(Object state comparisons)
------------------------------------------------------------

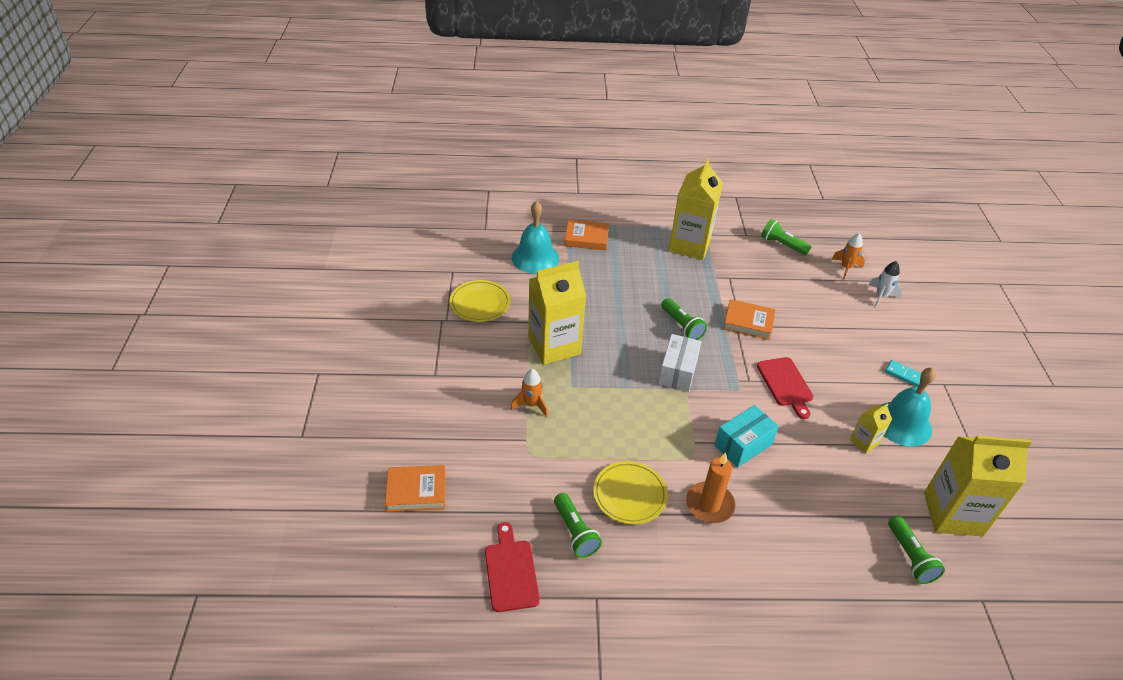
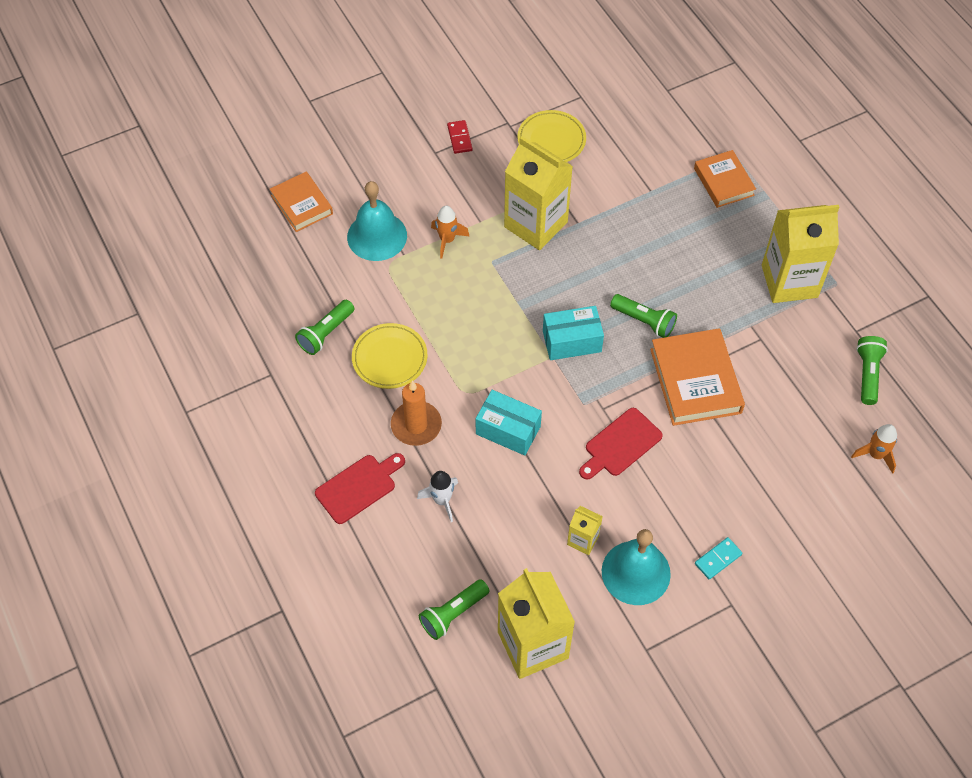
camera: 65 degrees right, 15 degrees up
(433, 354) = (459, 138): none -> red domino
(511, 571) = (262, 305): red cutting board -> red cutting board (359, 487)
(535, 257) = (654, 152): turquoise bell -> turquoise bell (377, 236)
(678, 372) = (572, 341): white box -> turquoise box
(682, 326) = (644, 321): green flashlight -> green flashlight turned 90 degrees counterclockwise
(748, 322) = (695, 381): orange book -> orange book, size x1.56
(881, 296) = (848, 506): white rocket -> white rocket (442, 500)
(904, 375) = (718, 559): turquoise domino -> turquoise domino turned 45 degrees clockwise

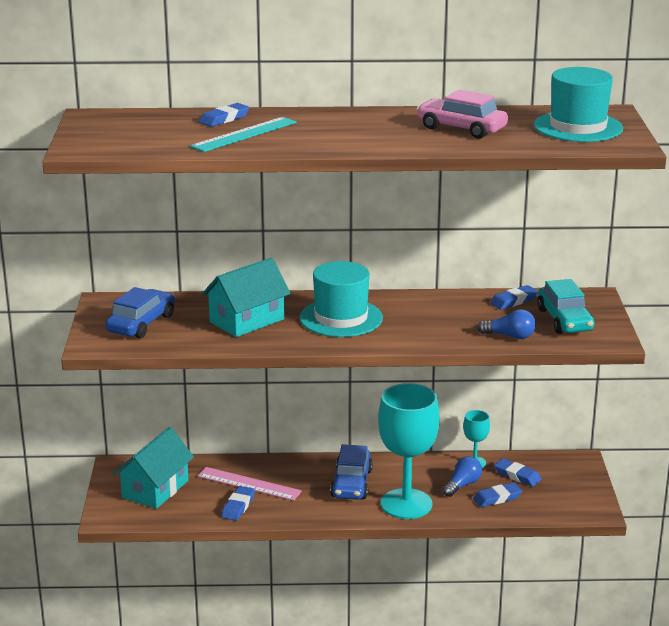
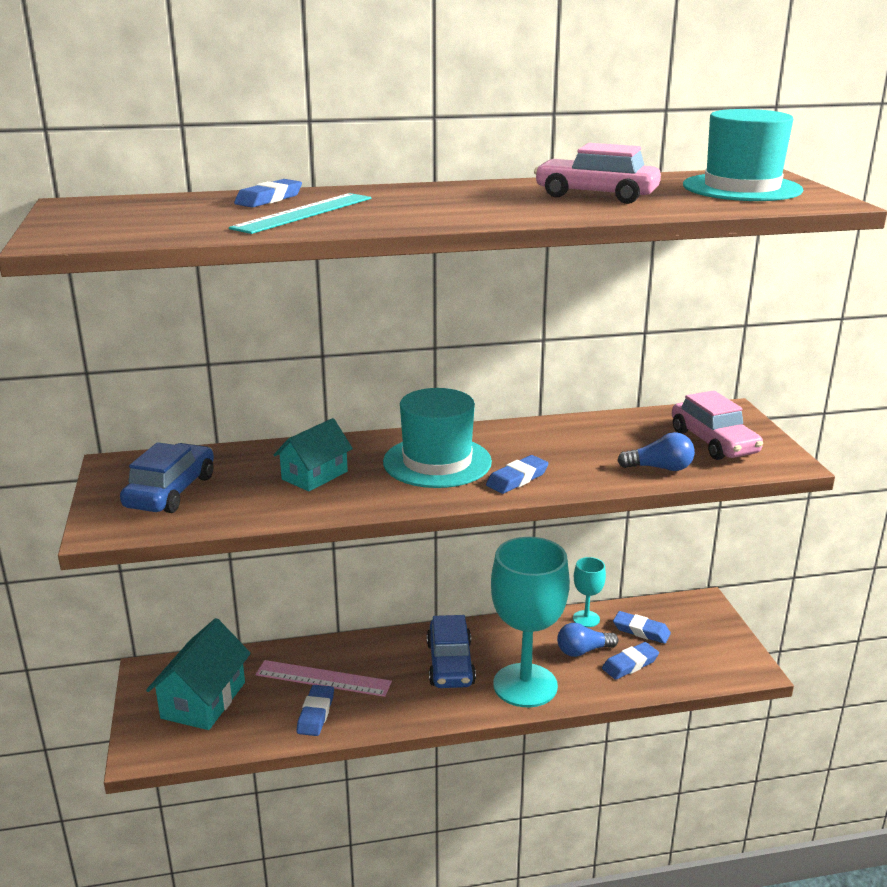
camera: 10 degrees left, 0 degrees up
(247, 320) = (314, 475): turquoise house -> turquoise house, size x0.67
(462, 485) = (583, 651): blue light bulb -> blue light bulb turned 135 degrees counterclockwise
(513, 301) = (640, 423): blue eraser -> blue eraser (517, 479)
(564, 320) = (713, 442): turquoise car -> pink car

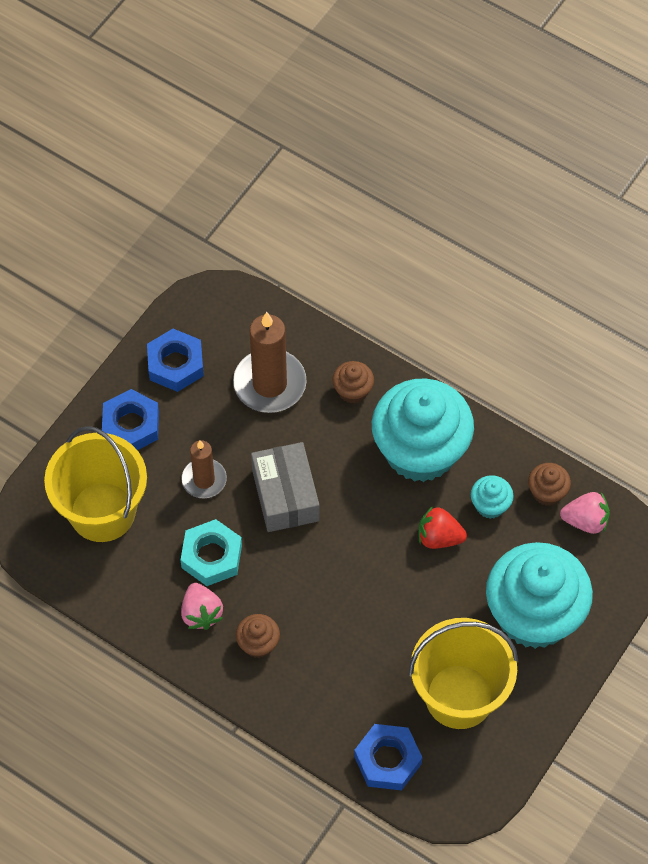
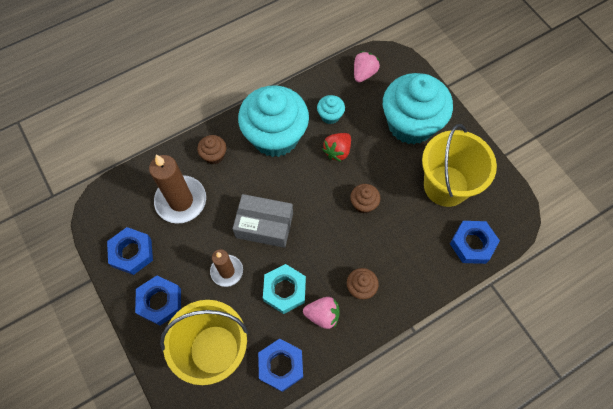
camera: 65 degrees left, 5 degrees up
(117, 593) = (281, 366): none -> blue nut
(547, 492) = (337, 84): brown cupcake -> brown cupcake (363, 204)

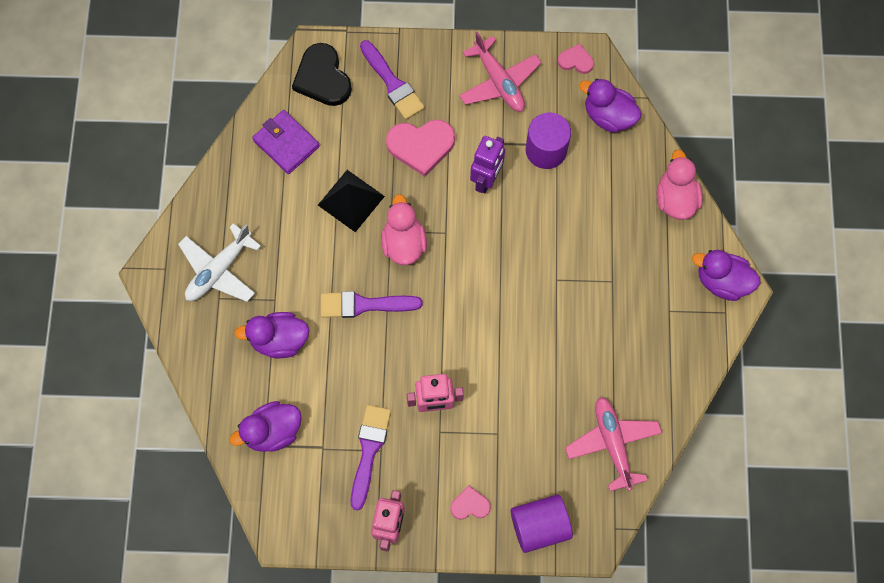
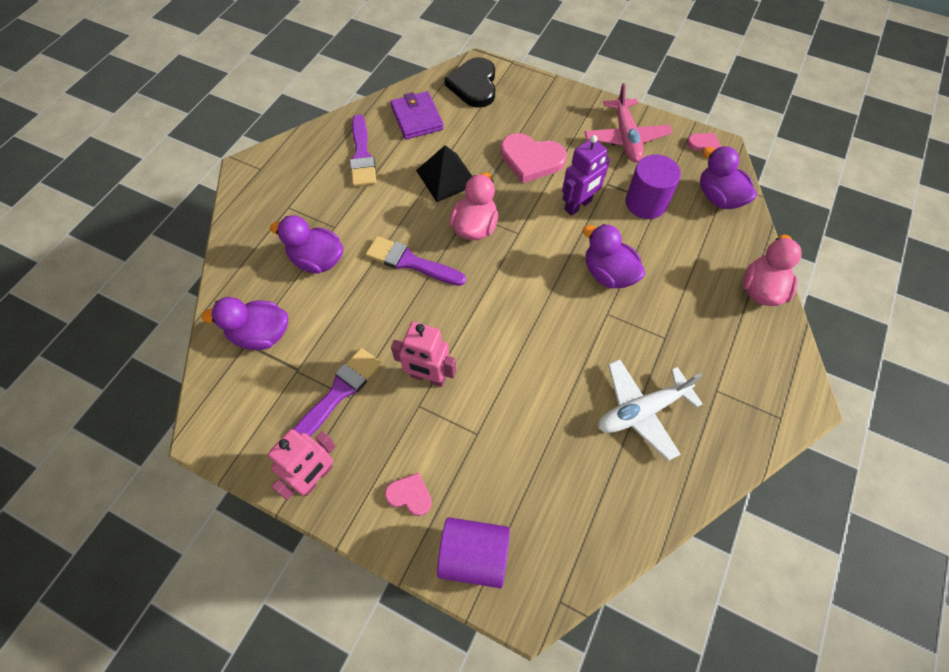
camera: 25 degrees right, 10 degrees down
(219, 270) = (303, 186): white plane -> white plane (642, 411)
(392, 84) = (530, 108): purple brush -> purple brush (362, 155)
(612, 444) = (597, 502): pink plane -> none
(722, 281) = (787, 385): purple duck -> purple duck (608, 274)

------------------------------------------------------------

Could you repeat, exactly and with nothing added, the lines from the top of the entries above through the line that holds "(678, 372) = (572, 341): white", leaving out any pictures?

camera: 65 degrees right, 15 degrees up
(433, 354) = (459, 138): none -> red domino
(511, 571) = (262, 305): red cutting board -> red cutting board (359, 487)
(535, 257) = (654, 152): turquoise bell -> turquoise bell (377, 236)
(678, 372) = (572, 341): white box -> turquoise box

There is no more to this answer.